§ Exercise:
An identical copy of all the records is what the answer must contain.

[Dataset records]
-*-*-
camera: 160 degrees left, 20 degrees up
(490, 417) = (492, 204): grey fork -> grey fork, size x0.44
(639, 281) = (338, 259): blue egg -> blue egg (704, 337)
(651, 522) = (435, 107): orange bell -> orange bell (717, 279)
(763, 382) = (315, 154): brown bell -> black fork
-*-*-
§ Output of the task:
camera: 160 degrees left, 20 degrees up
(490, 417) = (492, 204): grey fork -> grey fork, size x0.44
(639, 281) = (338, 259): blue egg -> blue egg (704, 337)
(651, 522) = (435, 107): orange bell -> orange bell (717, 279)
(763, 382) = (315, 154): brown bell -> black fork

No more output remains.